MATERIAL SHOWN:
◆ ◆ ◆ ◆

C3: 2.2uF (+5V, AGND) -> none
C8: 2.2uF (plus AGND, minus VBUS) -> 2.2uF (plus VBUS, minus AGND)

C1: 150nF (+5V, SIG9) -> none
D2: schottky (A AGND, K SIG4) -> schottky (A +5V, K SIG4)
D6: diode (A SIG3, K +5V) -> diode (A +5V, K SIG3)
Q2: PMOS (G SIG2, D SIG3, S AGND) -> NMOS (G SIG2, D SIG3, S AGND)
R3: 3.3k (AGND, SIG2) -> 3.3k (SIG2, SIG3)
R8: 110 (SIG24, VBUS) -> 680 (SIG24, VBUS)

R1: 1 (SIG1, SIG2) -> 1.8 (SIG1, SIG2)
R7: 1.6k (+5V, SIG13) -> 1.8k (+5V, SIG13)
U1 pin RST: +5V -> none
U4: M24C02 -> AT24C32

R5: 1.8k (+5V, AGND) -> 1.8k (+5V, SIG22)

◆ ◆ ◆ ◆

THE TASK: For this exercise, please retype exactly the lines in the listing from the line with "R7: 1.6k (+5V, SIG13) -> 1.8k (+5V, SIG13)" through its last line, both ends included.

RESPONSE:
R7: 1.6k (+5V, SIG13) -> 1.8k (+5V, SIG13)
U1 pin RST: +5V -> none
U4: M24C02 -> AT24C32

R5: 1.8k (+5V, AGND) -> 1.8k (+5V, SIG22)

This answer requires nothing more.